• Work order
Take the material below and output exactly the run of lines from the one containing "blue spray bottle: 1 -> 0" down to the one containing "yellow bucket: 2 -> 1", with both included.

• Data for processing
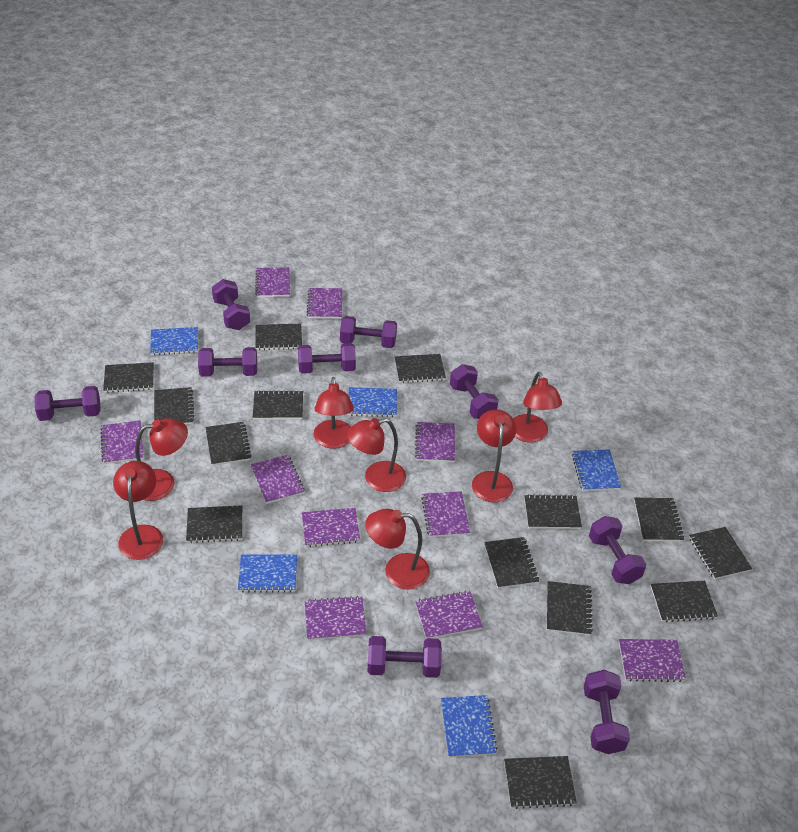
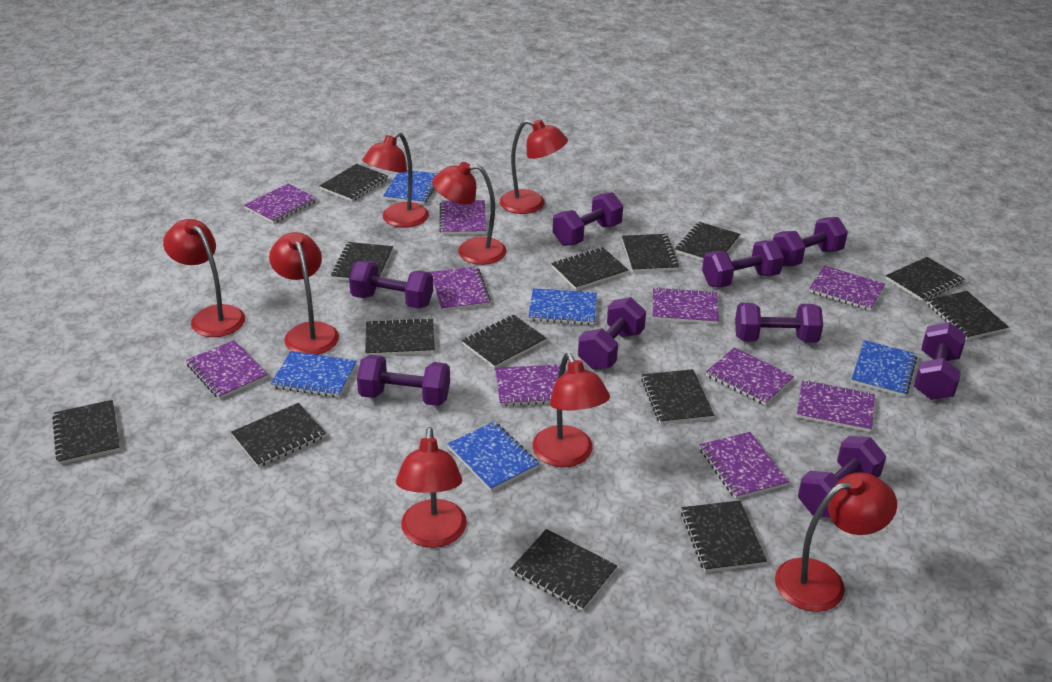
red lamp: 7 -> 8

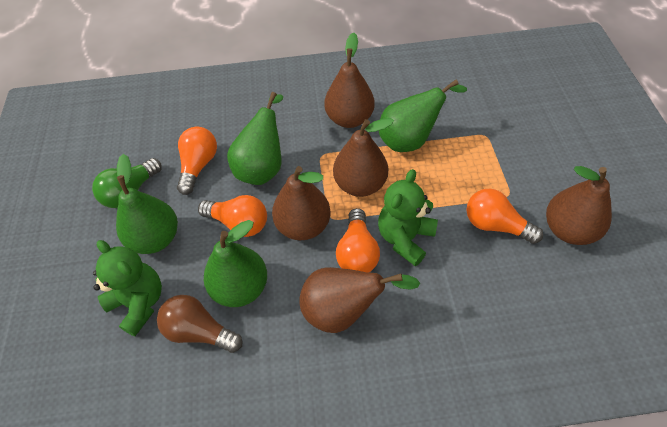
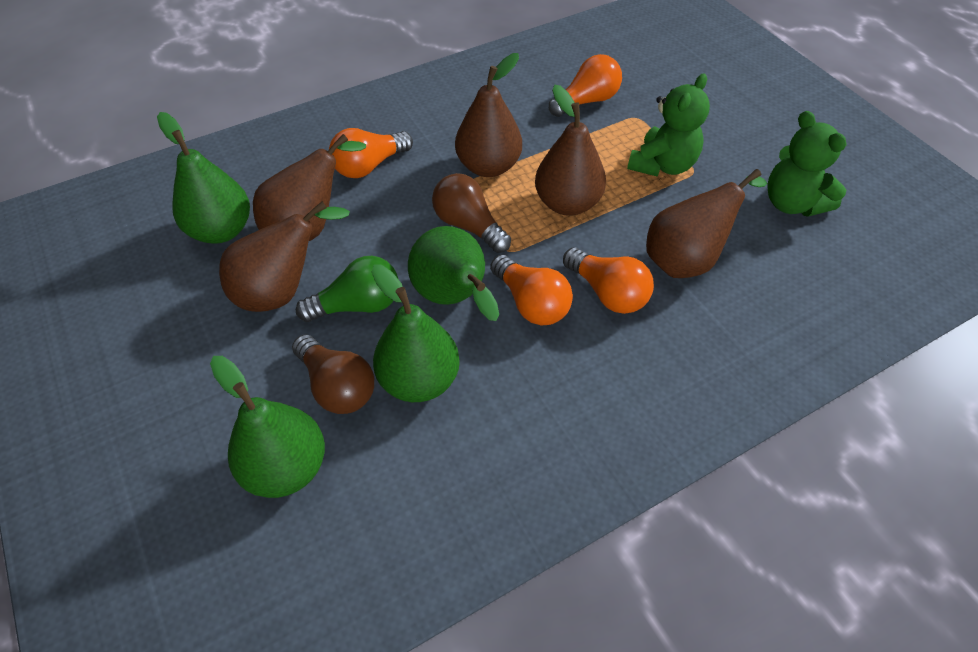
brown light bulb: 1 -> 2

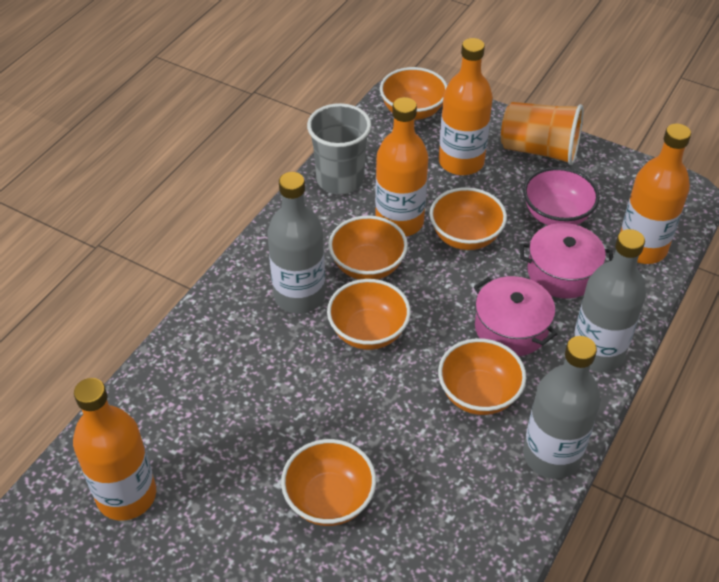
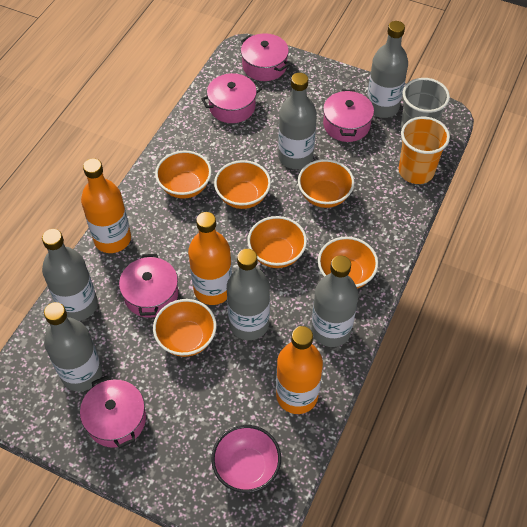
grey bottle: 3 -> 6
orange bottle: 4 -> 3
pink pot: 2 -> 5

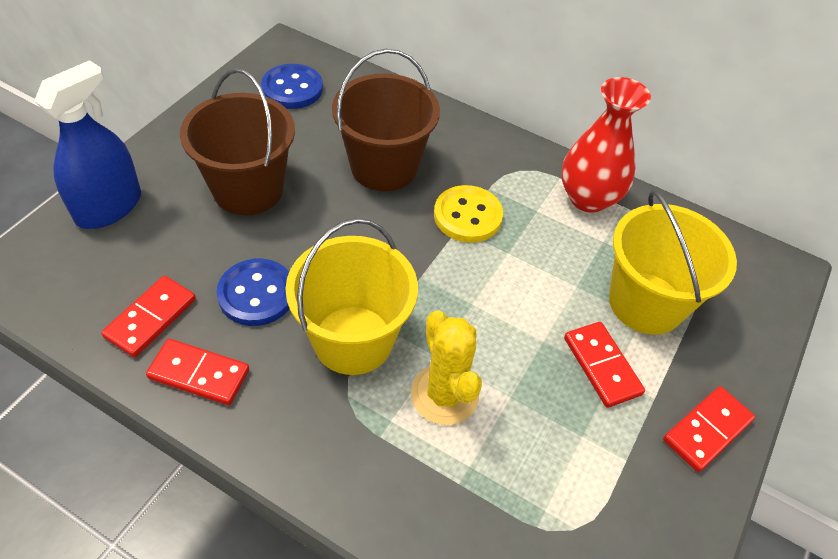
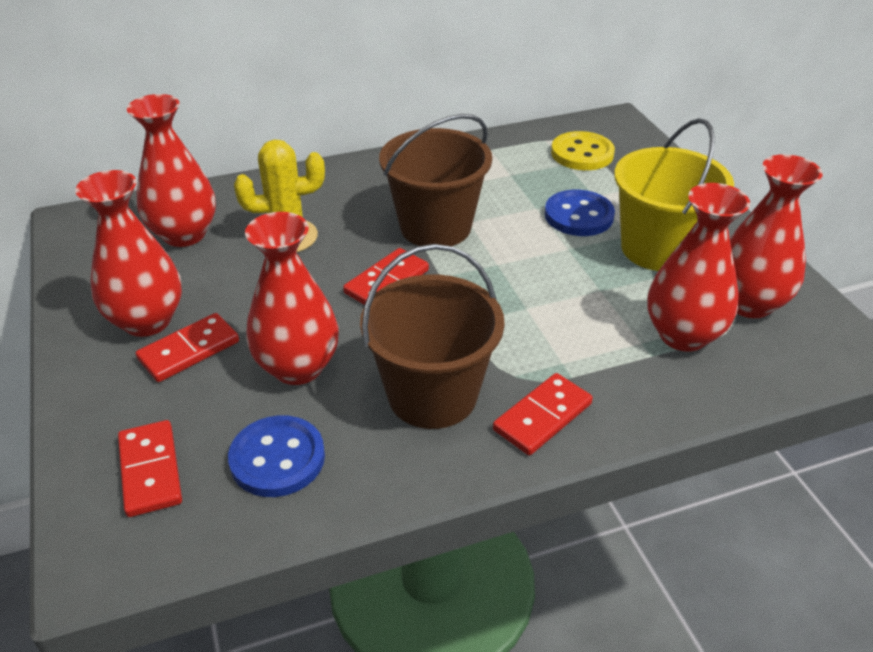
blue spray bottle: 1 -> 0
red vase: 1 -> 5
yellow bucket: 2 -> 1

---

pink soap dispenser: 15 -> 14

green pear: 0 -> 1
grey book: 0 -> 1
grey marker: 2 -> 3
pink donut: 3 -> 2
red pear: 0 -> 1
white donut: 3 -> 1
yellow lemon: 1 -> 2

==

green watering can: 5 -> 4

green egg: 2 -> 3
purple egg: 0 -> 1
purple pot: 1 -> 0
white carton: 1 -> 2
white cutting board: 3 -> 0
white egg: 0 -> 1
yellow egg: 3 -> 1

• Written solution
blue spray bottle: 1 -> 0
red vase: 1 -> 5
yellow bucket: 2 -> 1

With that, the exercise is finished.